# Your assignment:
Search the records for lines with the word "yellow" and copy each match.

# Data in this exercise:
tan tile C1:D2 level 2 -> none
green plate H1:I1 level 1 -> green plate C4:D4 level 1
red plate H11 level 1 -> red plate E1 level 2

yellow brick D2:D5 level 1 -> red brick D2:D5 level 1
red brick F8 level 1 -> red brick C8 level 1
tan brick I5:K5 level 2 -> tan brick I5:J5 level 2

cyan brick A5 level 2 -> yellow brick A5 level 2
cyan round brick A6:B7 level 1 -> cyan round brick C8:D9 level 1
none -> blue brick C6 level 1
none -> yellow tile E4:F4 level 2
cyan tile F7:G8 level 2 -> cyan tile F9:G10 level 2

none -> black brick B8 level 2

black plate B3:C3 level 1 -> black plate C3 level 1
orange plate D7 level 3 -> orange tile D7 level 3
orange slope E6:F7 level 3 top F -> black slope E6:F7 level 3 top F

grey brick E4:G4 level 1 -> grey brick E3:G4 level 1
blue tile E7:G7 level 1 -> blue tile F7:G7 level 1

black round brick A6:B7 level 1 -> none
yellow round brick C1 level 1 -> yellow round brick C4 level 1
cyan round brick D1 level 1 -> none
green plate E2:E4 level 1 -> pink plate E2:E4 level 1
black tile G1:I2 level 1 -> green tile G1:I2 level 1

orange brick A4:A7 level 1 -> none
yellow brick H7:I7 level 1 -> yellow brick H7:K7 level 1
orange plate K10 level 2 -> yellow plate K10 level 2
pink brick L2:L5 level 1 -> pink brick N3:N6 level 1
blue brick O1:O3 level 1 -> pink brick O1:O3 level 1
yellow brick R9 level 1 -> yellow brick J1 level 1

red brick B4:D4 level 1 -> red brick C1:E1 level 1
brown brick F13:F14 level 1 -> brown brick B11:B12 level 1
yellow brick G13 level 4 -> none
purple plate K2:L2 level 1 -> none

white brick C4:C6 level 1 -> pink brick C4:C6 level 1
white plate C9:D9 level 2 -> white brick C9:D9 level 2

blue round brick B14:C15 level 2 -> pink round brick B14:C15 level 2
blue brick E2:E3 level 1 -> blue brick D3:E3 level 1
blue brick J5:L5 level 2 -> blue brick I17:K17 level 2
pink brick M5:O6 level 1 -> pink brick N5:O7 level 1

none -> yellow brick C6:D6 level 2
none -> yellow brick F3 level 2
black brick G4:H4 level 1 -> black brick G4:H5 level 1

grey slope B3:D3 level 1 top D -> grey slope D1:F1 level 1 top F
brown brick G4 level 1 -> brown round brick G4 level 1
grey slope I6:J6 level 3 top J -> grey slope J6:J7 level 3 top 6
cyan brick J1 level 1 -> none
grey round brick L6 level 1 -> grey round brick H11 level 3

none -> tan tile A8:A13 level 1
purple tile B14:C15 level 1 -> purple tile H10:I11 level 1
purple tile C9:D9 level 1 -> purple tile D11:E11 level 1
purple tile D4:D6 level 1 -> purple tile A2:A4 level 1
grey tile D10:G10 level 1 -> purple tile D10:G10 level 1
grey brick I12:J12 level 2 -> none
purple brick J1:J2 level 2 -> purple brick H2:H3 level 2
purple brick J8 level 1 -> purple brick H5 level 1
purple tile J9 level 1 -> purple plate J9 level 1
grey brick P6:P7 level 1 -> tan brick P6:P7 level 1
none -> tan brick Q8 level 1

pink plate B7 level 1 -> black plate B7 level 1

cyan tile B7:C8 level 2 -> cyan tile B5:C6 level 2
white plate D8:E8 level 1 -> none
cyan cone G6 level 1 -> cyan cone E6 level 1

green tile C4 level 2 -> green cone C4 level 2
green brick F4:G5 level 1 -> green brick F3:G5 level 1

# Output of the exercise:
yellow brick D2:D5 level 1 -> red brick D2:D5 level 1
cyan brick A5 level 2 -> yellow brick A5 level 2
none -> yellow tile E4:F4 level 2
yellow round brick C1 level 1 -> yellow round brick C4 level 1
yellow brick H7:I7 level 1 -> yellow brick H7:K7 level 1
orange plate K10 level 2 -> yellow plate K10 level 2
yellow brick R9 level 1 -> yellow brick J1 level 1
yellow brick G13 level 4 -> none
none -> yellow brick C6:D6 level 2
none -> yellow brick F3 level 2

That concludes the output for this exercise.